An exact reproduction of the lines below, from the first through the one with "cyan pentagon: moved 3 px right, 9 px down", is the whole answer; pictures have no place in it.
[Provided entries Boundary: Start]
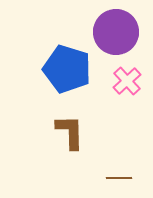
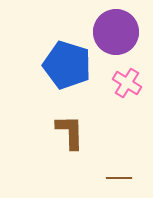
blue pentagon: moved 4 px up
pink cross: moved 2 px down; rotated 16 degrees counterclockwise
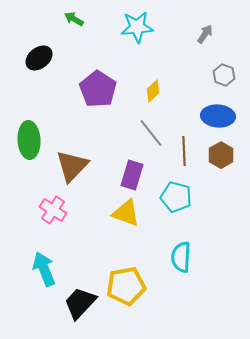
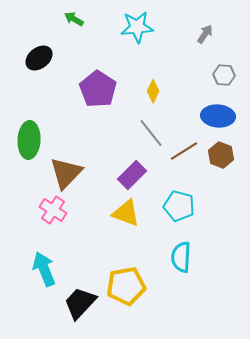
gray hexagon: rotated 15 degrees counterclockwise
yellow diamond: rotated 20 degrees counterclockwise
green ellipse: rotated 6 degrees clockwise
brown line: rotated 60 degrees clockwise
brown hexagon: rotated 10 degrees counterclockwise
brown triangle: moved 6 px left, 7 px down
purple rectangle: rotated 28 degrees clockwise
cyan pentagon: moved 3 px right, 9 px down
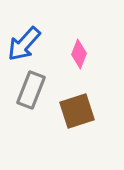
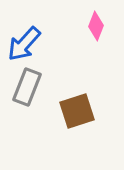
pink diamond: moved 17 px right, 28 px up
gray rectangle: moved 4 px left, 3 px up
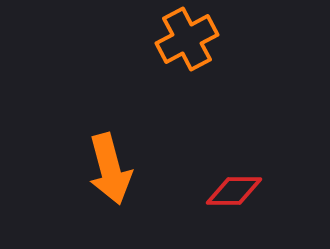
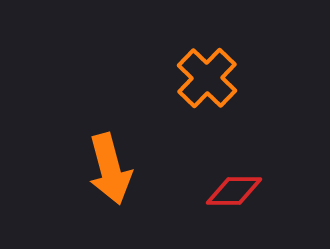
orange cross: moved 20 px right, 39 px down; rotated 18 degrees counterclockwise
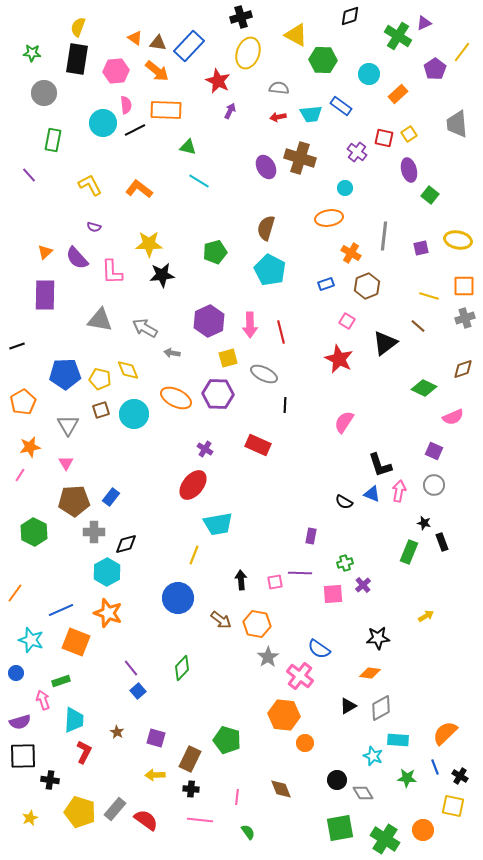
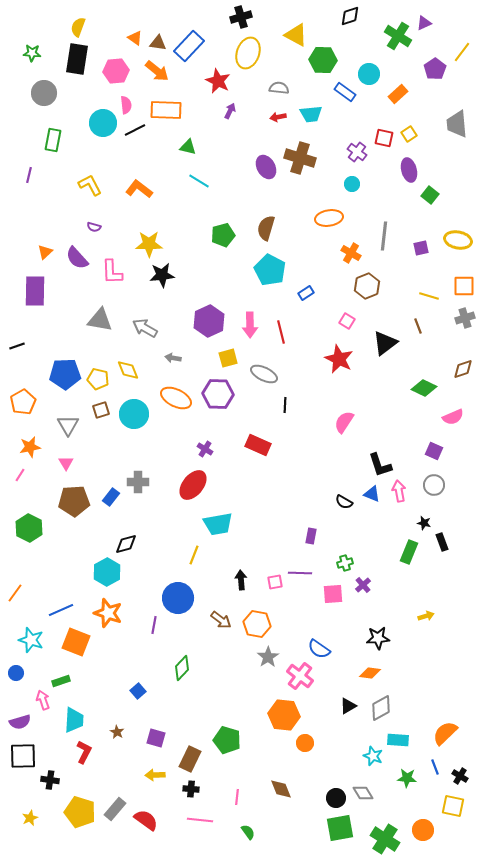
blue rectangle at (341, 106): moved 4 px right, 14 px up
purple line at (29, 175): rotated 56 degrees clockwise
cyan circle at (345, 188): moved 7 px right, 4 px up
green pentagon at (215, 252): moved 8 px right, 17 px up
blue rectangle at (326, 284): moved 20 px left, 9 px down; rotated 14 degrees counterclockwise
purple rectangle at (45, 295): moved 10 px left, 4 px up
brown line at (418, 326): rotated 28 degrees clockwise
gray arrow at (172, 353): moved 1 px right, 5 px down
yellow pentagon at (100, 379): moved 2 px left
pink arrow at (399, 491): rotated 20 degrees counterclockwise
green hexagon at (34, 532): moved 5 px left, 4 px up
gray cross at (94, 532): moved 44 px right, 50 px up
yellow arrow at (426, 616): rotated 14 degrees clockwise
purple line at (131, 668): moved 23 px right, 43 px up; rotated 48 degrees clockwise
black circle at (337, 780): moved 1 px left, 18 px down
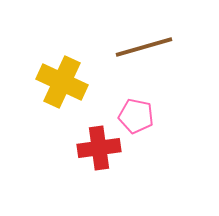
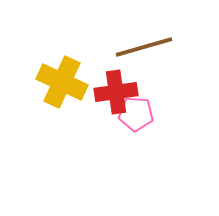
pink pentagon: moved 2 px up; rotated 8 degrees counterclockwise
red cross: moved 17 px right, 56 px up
[Provided entries Boundary: End]
Problem solution:
blue pentagon: moved 4 px up
pink cross: moved 2 px down; rotated 16 degrees counterclockwise
gray hexagon: rotated 15 degrees counterclockwise
yellow diamond: rotated 20 degrees counterclockwise
green ellipse: rotated 6 degrees clockwise
brown line: rotated 60 degrees clockwise
brown hexagon: rotated 10 degrees counterclockwise
brown triangle: moved 6 px left, 7 px down
purple rectangle: rotated 28 degrees clockwise
cyan pentagon: moved 3 px right, 9 px down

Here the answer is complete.